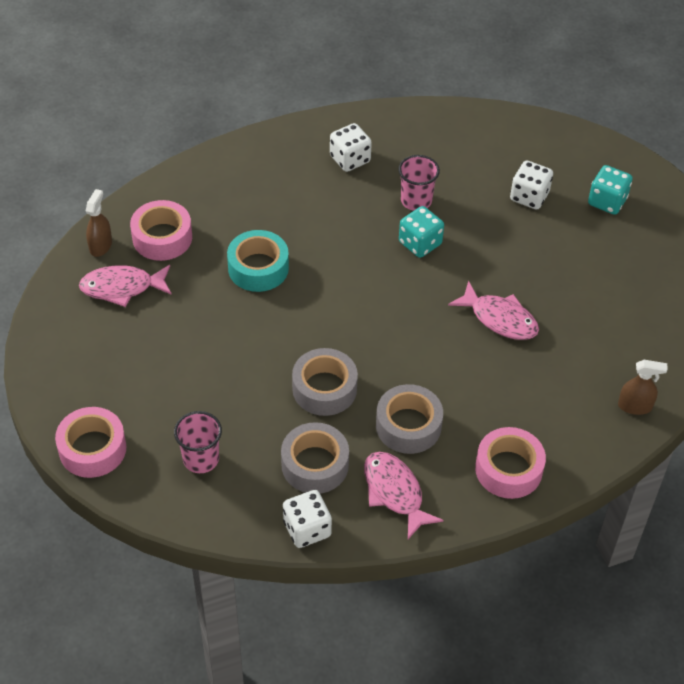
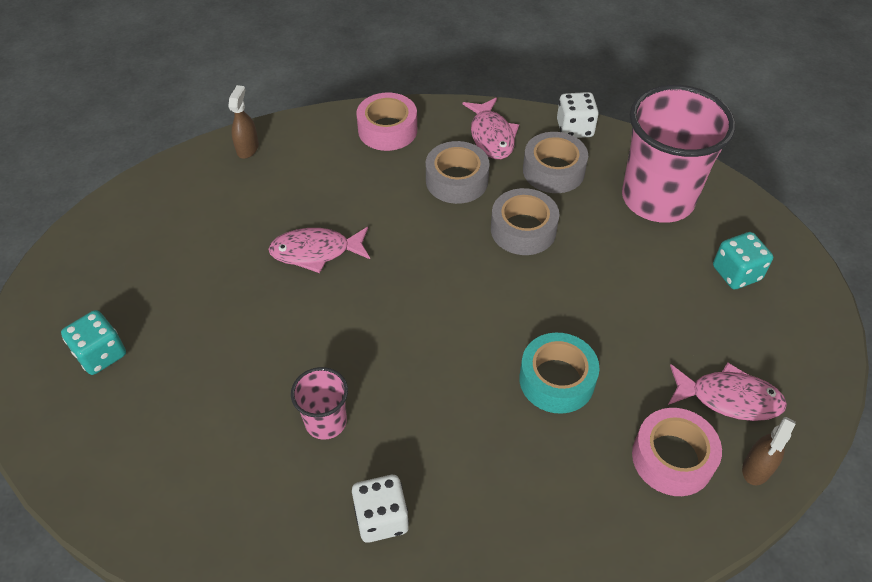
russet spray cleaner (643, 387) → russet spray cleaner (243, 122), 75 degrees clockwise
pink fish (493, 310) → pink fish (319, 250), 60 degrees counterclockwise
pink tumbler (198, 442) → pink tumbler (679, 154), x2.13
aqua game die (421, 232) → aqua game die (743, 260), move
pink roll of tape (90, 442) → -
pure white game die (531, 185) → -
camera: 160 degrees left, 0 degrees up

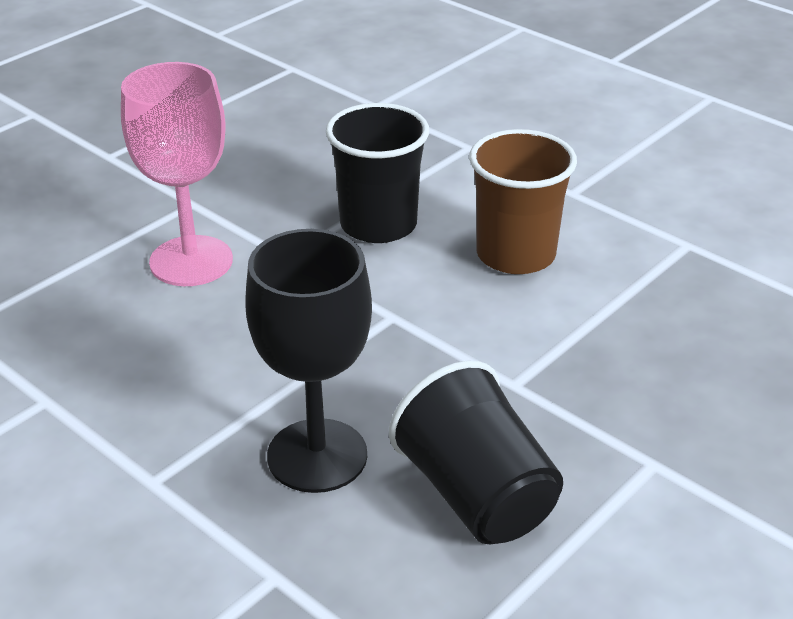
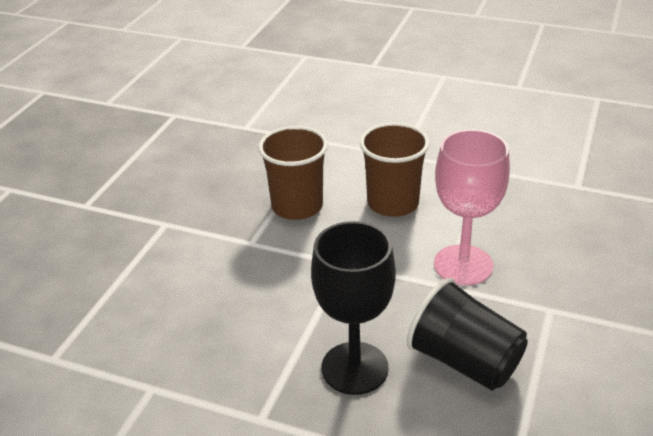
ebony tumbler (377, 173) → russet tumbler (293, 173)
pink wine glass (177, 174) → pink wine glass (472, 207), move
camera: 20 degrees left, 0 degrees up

* * *

▶ [Exercise requirements] Pictures must be left out. Repeat exactly the lines from the one containing "pink roll of" through the final line of the data.

▶ [Finished task]
pink roll of tape (90, 442) → -
pure white game die (531, 185) → -
camera: 160 degrees left, 0 degrees up

ebony tumbler (377, 173) → russet tumbler (293, 173)
pink wine glass (177, 174) → pink wine glass (472, 207), move
camera: 20 degrees left, 0 degrees up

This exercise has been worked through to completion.